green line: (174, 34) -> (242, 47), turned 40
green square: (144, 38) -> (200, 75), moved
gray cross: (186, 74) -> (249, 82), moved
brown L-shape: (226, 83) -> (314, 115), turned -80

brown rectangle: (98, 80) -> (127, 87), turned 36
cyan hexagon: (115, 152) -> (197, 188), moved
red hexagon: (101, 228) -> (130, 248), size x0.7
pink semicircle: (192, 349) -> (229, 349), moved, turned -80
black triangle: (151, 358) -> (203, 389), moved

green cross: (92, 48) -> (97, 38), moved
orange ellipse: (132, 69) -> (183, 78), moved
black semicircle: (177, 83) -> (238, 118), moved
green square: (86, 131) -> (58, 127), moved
_ _ _
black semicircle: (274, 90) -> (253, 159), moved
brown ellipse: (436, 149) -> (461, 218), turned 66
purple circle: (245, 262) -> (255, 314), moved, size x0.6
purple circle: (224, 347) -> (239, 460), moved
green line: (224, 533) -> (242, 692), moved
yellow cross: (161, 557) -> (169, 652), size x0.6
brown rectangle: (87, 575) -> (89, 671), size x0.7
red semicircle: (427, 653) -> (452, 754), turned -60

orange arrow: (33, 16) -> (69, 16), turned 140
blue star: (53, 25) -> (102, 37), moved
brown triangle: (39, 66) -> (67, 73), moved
_ _ _
Activity ::
The job here is to find each line above with the word "black" and copy it.

Response ::
black triangle: (151, 358) -> (203, 389), moved
black semicircle: (177, 83) -> (238, 118), moved
black semicircle: (274, 90) -> (253, 159), moved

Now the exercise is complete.